— begin Task data —
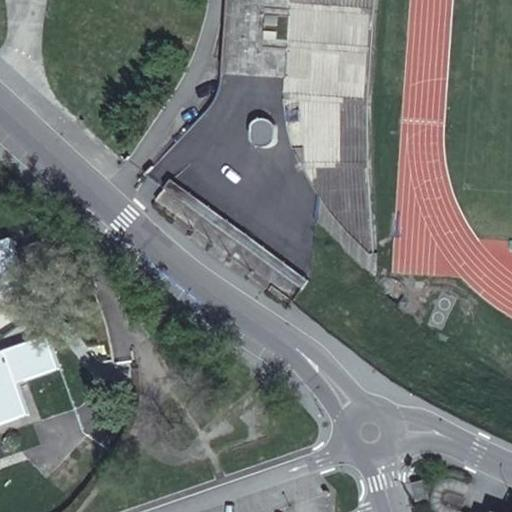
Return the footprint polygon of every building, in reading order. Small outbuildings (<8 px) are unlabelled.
[(295,0),(230,0),(226,75),(291,78),(295,0)] [(295,0),(291,78),(290,142),(312,184),(343,225),(381,260),(375,167),(371,103),(378,0),(295,0)] [(165,198),(242,248),(249,239),(172,188),(165,198)] [(0,423),(30,414),(19,383),(62,369),(50,335),(0,352),(0,292),(28,283),(13,238),(0,242),(0,423)] [(242,248),(307,290),(303,274),(249,239),(242,248)] [(423,476),(413,479),(418,497),(428,495),(423,476)]
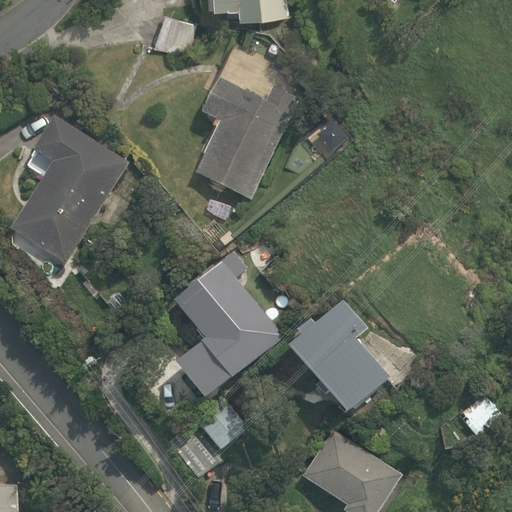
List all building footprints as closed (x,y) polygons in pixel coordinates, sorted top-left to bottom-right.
[(291,16),(289,0),(211,0),(212,10),(244,8),(244,19),(291,16)] [(200,24),(168,15),(157,48),(190,58),(200,24)] [(217,127),(221,129),(200,174),(254,201),(302,100),(276,88),(269,103),(224,80),(206,114),(221,121),(217,127)] [(69,266),(132,164),(60,118),(37,153),(56,164),(15,231),(69,266)] [(238,380),(287,338),(239,280),(252,270),(236,252),(178,301),(211,340),(182,365),(211,400),(237,379),(238,380)] [(306,337),(295,349),(354,415),(395,378),(360,339),(372,329),(346,301),(319,325),(314,320),(302,332),(306,337)] [(486,395),(461,417),(481,440),(506,418),(486,395)] [(227,399),(200,422),(224,451),(252,429),(227,399)] [(196,431),(174,448),(200,479),(221,462),(196,431)] [(350,506),(346,511),(383,511),(407,476),(335,433),(306,478),(350,506)] [(0,511),(21,511),(20,487),(14,487),(14,482),(2,483),(2,488),(0,487),(0,511)]
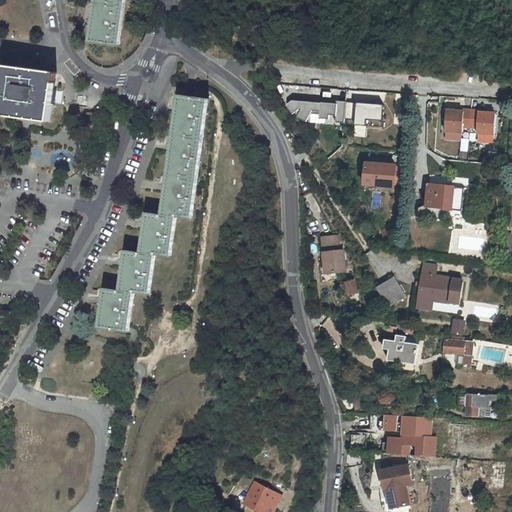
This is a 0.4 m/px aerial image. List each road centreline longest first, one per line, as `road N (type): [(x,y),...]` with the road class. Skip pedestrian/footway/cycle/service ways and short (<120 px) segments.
road 1 (residential): [(143,86),(96,219),(11,373),(11,385),(24,394),(94,411),(103,426),(95,493),(82,511)]
road 2 (residential): [(206,66),(254,104),(281,148),(295,306),(332,420),(326,511)]
road 3 (residential): [(206,66),(481,88)]
road 4 (residential): [(59,0),(67,43),(81,65),(143,86)]
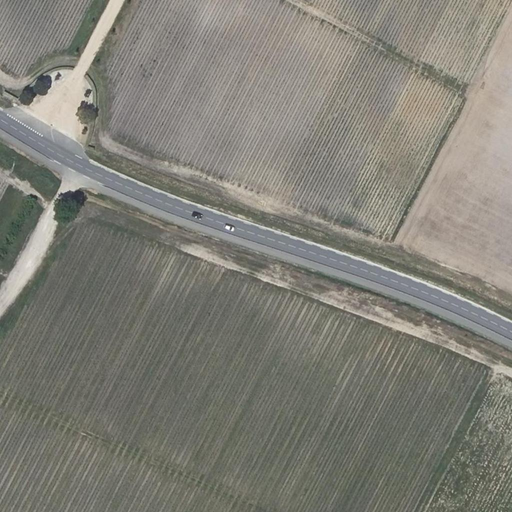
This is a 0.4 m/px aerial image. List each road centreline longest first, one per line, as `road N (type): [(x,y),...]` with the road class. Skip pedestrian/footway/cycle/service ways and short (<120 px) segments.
road 1 (tertiary): [(511,334),(77,166)]
road 2 (unclassified): [(77,166),(0,304)]
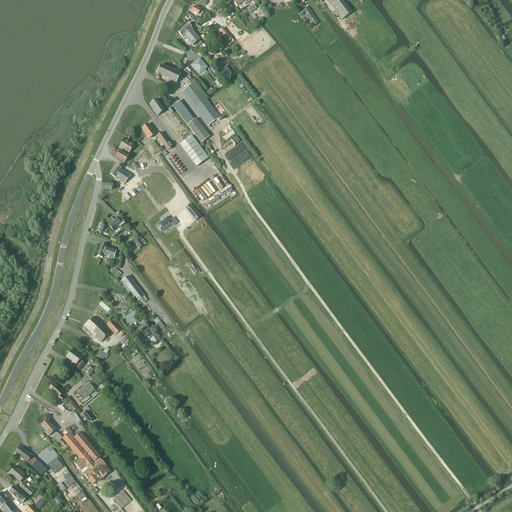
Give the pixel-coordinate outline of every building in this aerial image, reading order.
[(342,20),(350,14),(340,0),(327,0),(327,1),(342,20)] [(256,9),(253,5),(248,9),(251,13),(256,9)] [(192,9),(191,11),(192,12),(191,12),(198,16),(201,18),(204,13),(200,11),(201,11),(194,7),(193,9),(192,9)] [(313,27),(319,23),(309,7),(302,12),(313,27)] [(200,40),(188,24),(178,32),(181,36),(186,32),(189,36),(186,39),(193,46),(200,40)] [(233,39),(223,28),(217,33),(226,44),(233,39)] [(186,32),(181,36),(185,40),(186,39),(189,36),(186,32)] [(199,75),(207,68),(200,59),(191,66),(199,75)] [(160,78),(161,76),(160,76),(166,67),(161,65),(157,74),(157,75),(157,76),(157,77),(159,78),(160,78)] [(180,75),(166,67),(160,76),(161,76),(176,84),(180,75)] [(231,74),(226,67),(222,70),(221,71),(226,78),(231,74)] [(189,87),(182,92),(207,127),(220,118),(212,107),(210,104),(206,99),(194,83),(190,78),(185,82),(189,87)] [(158,116),(165,111),(157,100),(150,105),(158,116)] [(173,100),(168,103),(200,146),(209,139),(195,120),(193,122),(179,103),(176,105),(173,100)] [(147,125),(142,129),(147,136),(149,134),(152,137),(155,135),(152,132),(147,125)] [(162,133),(157,136),(167,150),(172,146),(162,133)] [(192,137),(180,146),(181,146),(197,167),(206,160),(208,158),(192,137)] [(125,138),(118,149),(128,155),(135,145),(125,138)] [(156,152),(151,147),(148,150),(153,155),(156,152)] [(125,163),(128,158),(120,152),(116,157),(125,163)] [(121,169),(117,165),(110,174),(115,178),(121,169)] [(130,176),(121,169),(115,178),(124,184),(130,176)] [(134,188),(137,192),(150,184),(147,179),(134,188)] [(201,217),(194,209),(190,213),(196,221),(201,217)] [(174,225),(177,223),(173,217),(170,220),(167,217),(156,225),(161,231),(172,223),(174,225)] [(110,225),(109,227),(113,233),(119,228),(122,226),(123,228),(124,227),(126,225),(122,220),(120,221),(119,222),(119,223),(117,220),(114,223),(115,223),(113,225),(112,224),(110,225)] [(117,250),(101,245),(97,256),(102,258),(103,256),(113,260),(114,260),(116,259),(118,253),(117,251),(117,250)] [(122,282),(121,282),(129,292),(130,291),(133,289),(136,286),(133,282),(129,276),(122,282)] [(133,289),(130,291),(138,302),(140,300),(144,297),(136,286),(133,289)] [(101,316),(106,306),(102,304),(97,314),(101,316)] [(94,322),(96,320),(93,317),(84,326),(92,333),(98,327),(94,322)] [(110,333),(96,320),(94,322),(98,327),(92,333),(101,342),(110,333)] [(115,335),(121,330),(112,321),(107,326),(115,335)] [(144,324),(136,330),(141,336),(143,339),(150,334),(147,331),(149,330),(148,329),(151,327),(147,322),(144,324)] [(124,338),(120,341),(125,346),(128,342),(124,338)] [(80,370),(85,364),(80,360),(81,358),(72,351),(67,358),(76,365),(79,361),(80,362),(76,367),(80,370)] [(94,375),(91,378),(97,386),(101,383),(94,375)] [(82,401),(94,391),(89,384),(77,394),(82,401)] [(60,402),(64,398),(61,395),(62,394),(53,385),(50,388),(59,398),(57,399),(60,402)] [(87,411),(82,415),(89,422),(89,423),(94,419),(93,418),(87,411)] [(48,437),(55,431),(47,421),(42,425),(47,432),(45,433),(48,437)] [(99,459),(100,458),(80,434),(79,434),(79,433),(77,433),(77,434),(76,434),(76,435),(76,437),(75,438),(71,434),(72,434),(68,428),(62,433),(65,437),(63,439),(80,459),(74,464),(80,471),(81,471),(84,474),(83,474),(89,481),(93,485),(98,481),(99,482),(110,473),(105,467),(106,466),(101,460),(100,460),(99,459)] [(60,441),(65,437),(60,432),(56,436),(60,441)] [(20,447),(15,453),(27,463),(31,467),(36,460),(32,457),(29,454),(21,447),(20,447)] [(63,467),(57,459),(48,465),(54,473),(63,467)] [(20,482),(27,475),(17,466),(10,474),(20,482)] [(30,496),(33,492),(23,483),(20,487),(30,496)] [(14,486),(9,492),(12,495),(12,496),(15,498),(16,498),(22,504),(27,498),(14,486)] [(0,507),(3,511),(13,511),(16,510),(3,493),(0,494),(0,507)]
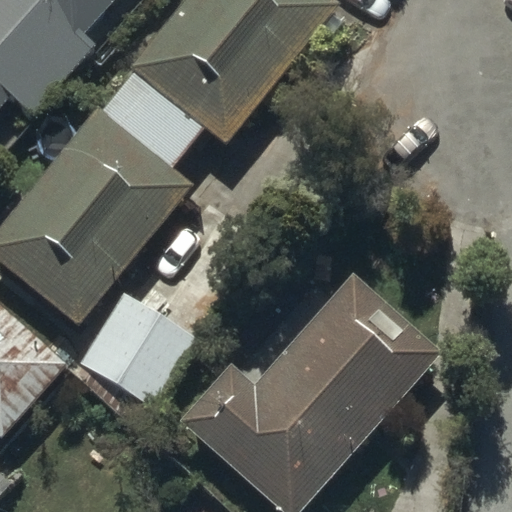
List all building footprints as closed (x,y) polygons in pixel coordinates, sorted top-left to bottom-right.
[(133,0),(0,0),(0,131),(20,110),(39,127),(99,60),(88,50),(133,0)] [(320,0),(207,0),(0,255),(0,275),(86,345),(199,207),(178,189),(212,148),(234,166),(350,24),(320,0)] [(327,511),(450,374),(360,295),(261,408),(234,384),(185,439),(268,511),(327,511)] [(0,313),(0,448),(7,455),(74,380),(0,313)] [(85,387),(155,433),(199,368),(129,321),(85,387)]
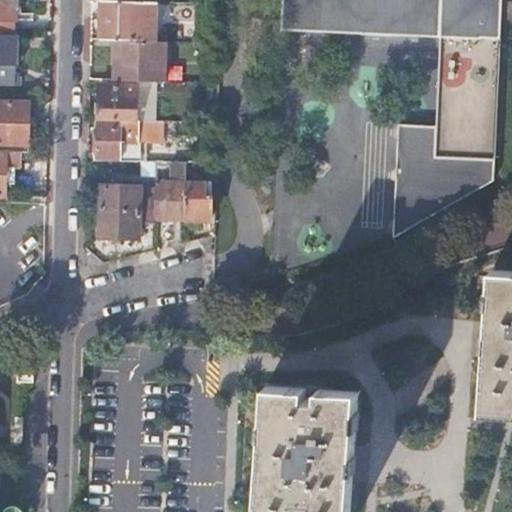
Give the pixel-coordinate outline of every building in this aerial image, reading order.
[(0,0),(0,17),(19,18),(19,6),(21,5),(20,0),(0,0)] [(102,0),(101,39),(116,39),(166,41),(168,41),(168,35),(152,34),(153,20),(159,20),(159,0),(152,0),(102,0)] [(504,19),(504,1),(504,0),(283,0),(282,31),(284,31),(285,29),(443,35),(439,127),(401,124),(396,238),(490,184),(491,160),(498,161),(504,19)] [(20,31),(1,31),(0,43),(0,82),(25,84),(25,75),(19,75),(20,31)] [(24,45),(53,46),(53,33),(24,32),(24,45)] [(116,39),(115,79),(165,80),(166,41),(116,39)] [(102,84),(101,119),(138,120),(139,85),(102,84)] [(0,149),(16,150),(21,151),(31,151),(33,100),(0,98),(0,149)] [(164,141),(165,120),(138,120),(101,119),(100,144),(97,144),(96,156),(99,156),(99,159),(146,160),(146,141),(164,141)] [(0,194),(9,195),(9,179),(14,179),(15,168),(20,168),(21,151),(16,150),(0,149),(0,194)] [(37,161),(50,161),(50,152),(38,151),(37,161)] [(158,217),(187,218),(188,181),(189,161),(176,160),(175,180),(159,180),(159,185),(158,217)] [(188,181),(187,218),(213,219),(214,181),(188,181)] [(142,220),(158,220),(158,217),(159,185),(104,184),(102,236),(141,237),(142,220)] [(511,268),(495,267),(486,403),(511,404),(511,268)] [(353,511),(362,391),(322,388),(322,396),(309,395),(310,387),(270,384),(260,511),(353,511)]
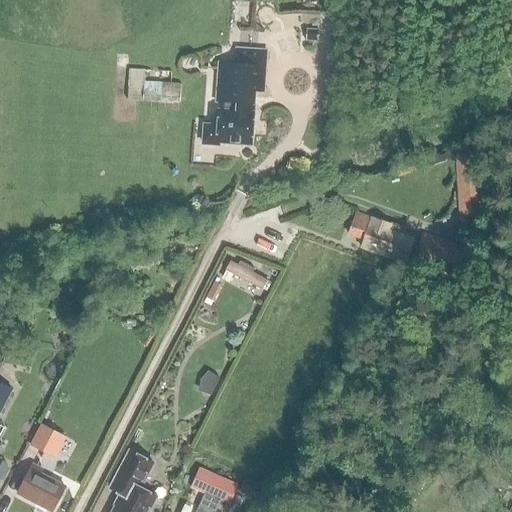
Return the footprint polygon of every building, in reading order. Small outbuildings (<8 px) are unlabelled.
[(317,42),(318,30),(306,29),(305,41),(317,42)] [(203,126),(201,145),(218,147),(218,144),(250,146),(254,93),(262,94),(265,52),(235,50),(234,66),(218,65),(215,103),(223,104),(223,112),(217,112),(216,127),(203,126)] [(128,69),(126,100),(179,103),(180,84),(144,83),(145,70),(128,69)] [(479,152),(455,154),(460,216),(483,215),(479,152)] [(389,225),(389,226),(359,216),(355,214),(347,236),(352,238),(362,241),(359,248),(395,260),(396,259),(405,262),(406,259),(413,262),(412,265),(458,280),(468,251),(422,236),(419,244),(412,242),(400,238),(403,229),(389,225)] [(224,270),(262,290),(267,280),(229,260),(224,270)] [(140,330),(133,343),(146,349),(152,337),(140,330)] [(1,362),(16,364),(19,343),(4,341),(1,362)] [(209,393),(218,376),(205,369),(196,386),(209,393)] [(0,408),(9,391),(0,385),(0,408)] [(41,425),(30,446),(43,453),(54,433),(41,425)] [(146,511),(155,497),(138,488),(151,463),(127,451),(108,489),(120,495),(110,511),(146,511)] [(50,511),(63,487),(39,475),(41,471),(31,465),(16,495),(50,511)] [(212,511),(218,500),(228,504),(236,485),(198,469),(190,487),(205,494),(197,511),(198,511),(212,511)] [(245,479),(241,489),(239,492),(268,506),(274,493),(245,479)]
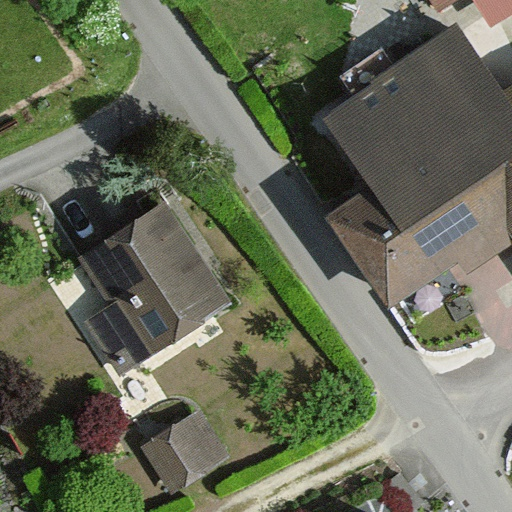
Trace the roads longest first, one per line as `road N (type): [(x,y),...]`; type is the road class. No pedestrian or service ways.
road 1 (residential): [(486,511),(108,0)]
road 2 (track): [(425,430),(247,511)]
— end Task data —
> Requirement: Repeat the records above word for word, starting at the line that contains "Trace the roads" and continuing through the last line of the records.

> Worked answer:
Trace the roads longest first, one per line as `road N (type): [(x,y),...]`; type is the road class. No pedestrian or service ways.
road 1 (residential): [(486,511),(108,0)]
road 2 (track): [(425,430),(247,511)]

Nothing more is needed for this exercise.